(Supplied entries Opens)

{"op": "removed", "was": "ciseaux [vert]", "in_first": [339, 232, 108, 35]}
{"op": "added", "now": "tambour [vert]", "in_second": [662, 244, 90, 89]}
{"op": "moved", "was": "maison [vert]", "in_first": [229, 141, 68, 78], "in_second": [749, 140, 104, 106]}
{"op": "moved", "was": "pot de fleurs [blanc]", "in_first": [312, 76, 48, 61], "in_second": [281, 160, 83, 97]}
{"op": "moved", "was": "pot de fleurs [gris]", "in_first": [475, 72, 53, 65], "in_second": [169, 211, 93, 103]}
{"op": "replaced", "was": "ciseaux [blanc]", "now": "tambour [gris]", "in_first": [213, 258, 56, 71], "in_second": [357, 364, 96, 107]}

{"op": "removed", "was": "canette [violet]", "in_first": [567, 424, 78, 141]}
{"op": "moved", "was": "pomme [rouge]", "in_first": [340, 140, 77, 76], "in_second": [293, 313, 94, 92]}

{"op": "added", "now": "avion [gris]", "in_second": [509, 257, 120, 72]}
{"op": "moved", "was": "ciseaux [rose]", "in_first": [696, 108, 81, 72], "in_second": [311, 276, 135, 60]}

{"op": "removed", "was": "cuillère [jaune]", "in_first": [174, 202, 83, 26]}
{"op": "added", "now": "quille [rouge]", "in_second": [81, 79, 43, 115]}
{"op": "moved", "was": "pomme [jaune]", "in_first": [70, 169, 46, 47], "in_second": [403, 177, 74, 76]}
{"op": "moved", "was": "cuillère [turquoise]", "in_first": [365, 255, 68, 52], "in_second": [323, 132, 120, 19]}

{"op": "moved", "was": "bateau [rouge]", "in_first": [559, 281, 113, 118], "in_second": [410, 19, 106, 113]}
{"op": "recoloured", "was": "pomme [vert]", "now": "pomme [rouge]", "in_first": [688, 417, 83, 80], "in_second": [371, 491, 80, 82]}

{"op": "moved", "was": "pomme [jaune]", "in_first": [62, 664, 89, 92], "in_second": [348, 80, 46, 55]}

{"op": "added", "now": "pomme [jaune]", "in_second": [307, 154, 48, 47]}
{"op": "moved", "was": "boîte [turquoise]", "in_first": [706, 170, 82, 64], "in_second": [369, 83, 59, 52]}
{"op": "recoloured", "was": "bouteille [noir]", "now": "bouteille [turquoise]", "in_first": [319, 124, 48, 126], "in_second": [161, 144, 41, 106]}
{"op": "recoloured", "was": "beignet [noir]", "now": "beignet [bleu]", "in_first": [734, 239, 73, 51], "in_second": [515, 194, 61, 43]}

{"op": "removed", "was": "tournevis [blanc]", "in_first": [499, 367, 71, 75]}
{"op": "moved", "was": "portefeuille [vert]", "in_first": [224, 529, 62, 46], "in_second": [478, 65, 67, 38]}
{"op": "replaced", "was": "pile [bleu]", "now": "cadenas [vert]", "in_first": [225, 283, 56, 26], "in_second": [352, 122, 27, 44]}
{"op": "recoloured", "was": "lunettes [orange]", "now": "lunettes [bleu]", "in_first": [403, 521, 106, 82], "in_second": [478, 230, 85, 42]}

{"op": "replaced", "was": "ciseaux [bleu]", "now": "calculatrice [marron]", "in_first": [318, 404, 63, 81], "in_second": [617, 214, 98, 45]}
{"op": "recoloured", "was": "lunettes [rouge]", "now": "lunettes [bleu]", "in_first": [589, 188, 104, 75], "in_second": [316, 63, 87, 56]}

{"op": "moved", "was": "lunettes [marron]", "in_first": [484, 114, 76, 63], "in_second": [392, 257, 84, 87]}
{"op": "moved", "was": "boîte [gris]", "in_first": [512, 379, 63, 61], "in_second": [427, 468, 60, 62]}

(Supplied entries Closes)

Wherever "fleurs" occurs in the records above, copy the line it sits in.

**Your response**:
{"op": "moved", "was": "pot de fleurs [blanc]", "in_first": [312, 76, 48, 61], "in_second": [281, 160, 83, 97]}
{"op": "moved", "was": "pot de fleurs [gris]", "in_first": [475, 72, 53, 65], "in_second": [169, 211, 93, 103]}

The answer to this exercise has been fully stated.